### Problem statement
Repeat only the lines between the one with "Someone repainted the" and the end of the material below, both ends included. Omit any picture.

### Exercise materials
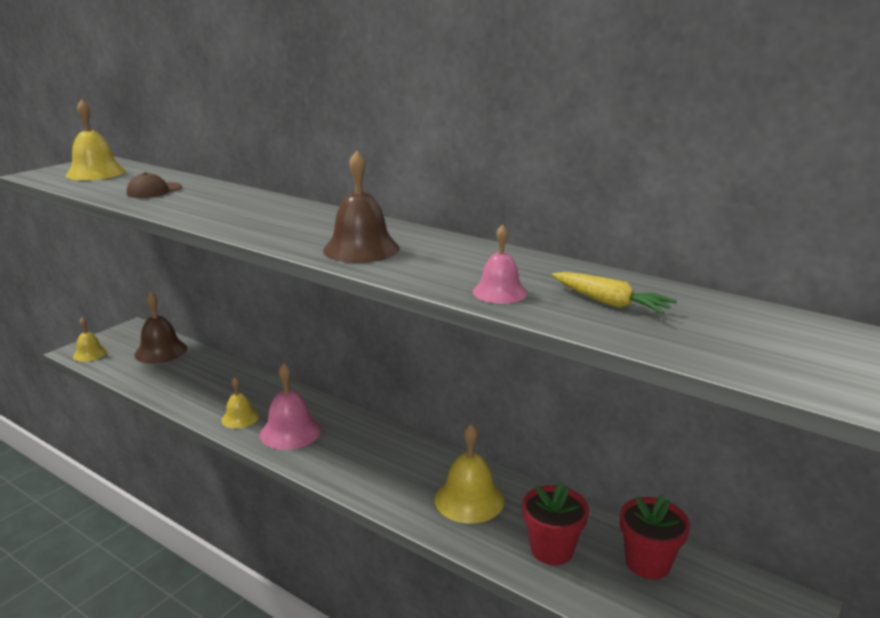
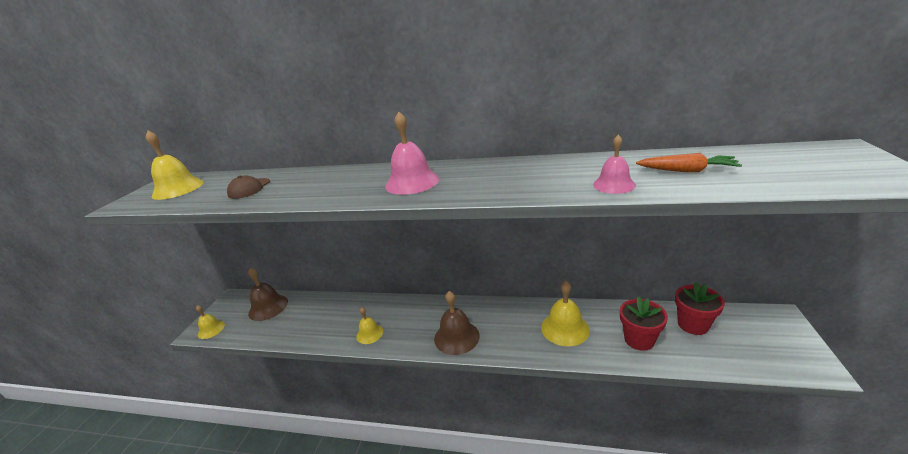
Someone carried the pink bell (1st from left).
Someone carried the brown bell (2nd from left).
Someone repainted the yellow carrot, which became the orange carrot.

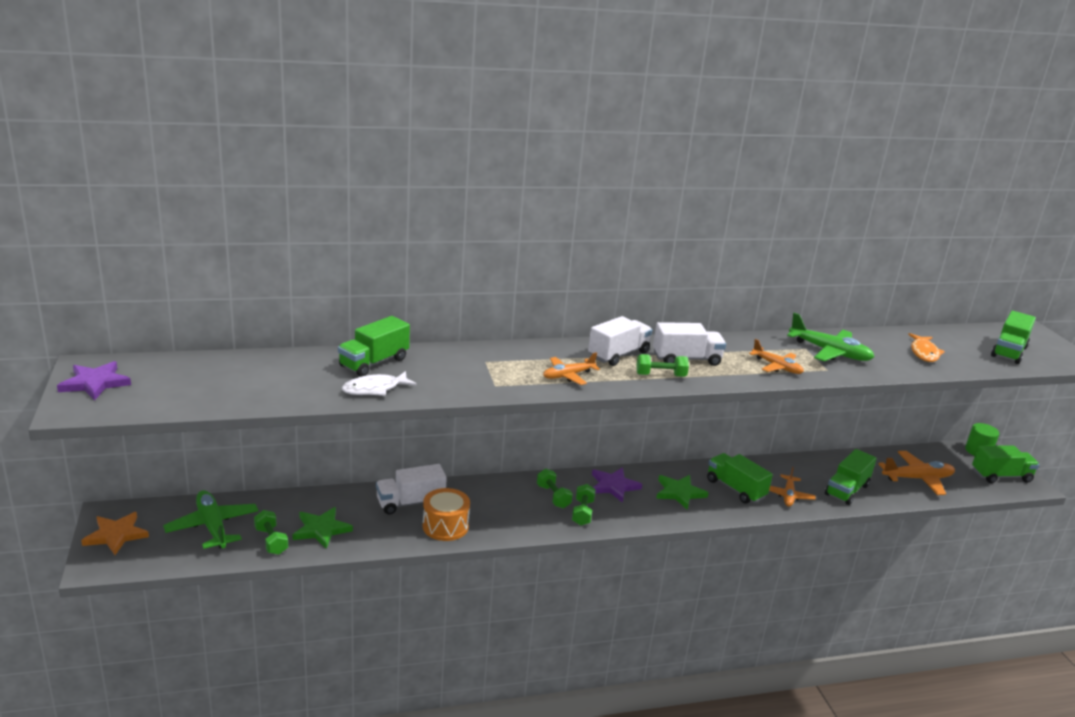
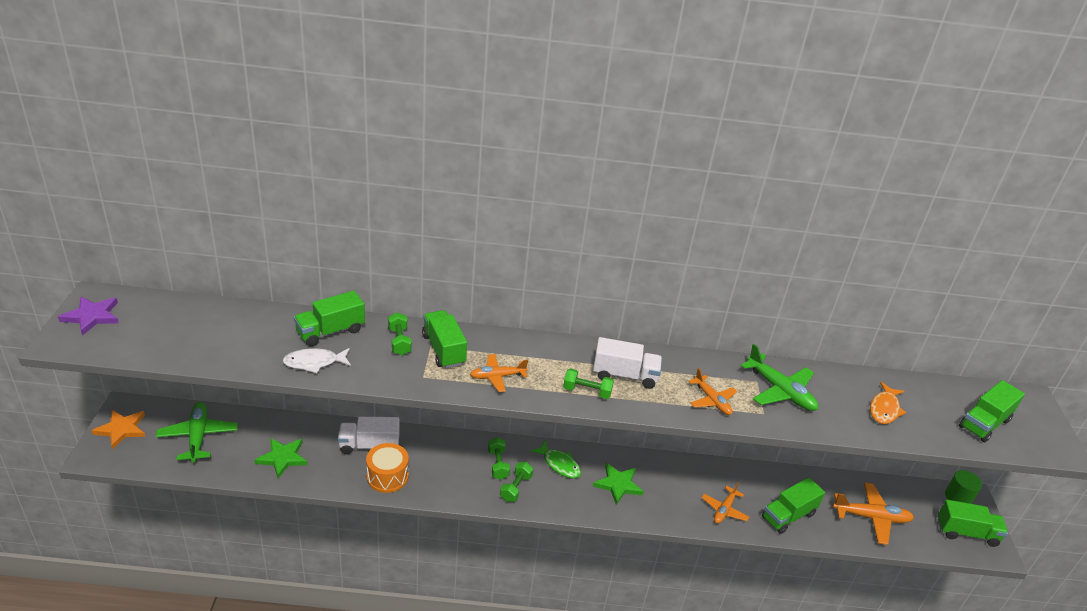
Someone carried the green dumbbell (1st from left).
Someone carried the green truck (2nd from left).
Someone swapped the purple star (2nd from left) for the green fish.
Someone took away the white truck (2nd from left).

### Response to this task
Someone repainted the yellow carrot, which became the orange carrot.

Someone carried the green dumbbell (1st from left).
Someone carried the green truck (2nd from left).
Someone swapped the purple star (2nd from left) for the green fish.
Someone took away the white truck (2nd from left).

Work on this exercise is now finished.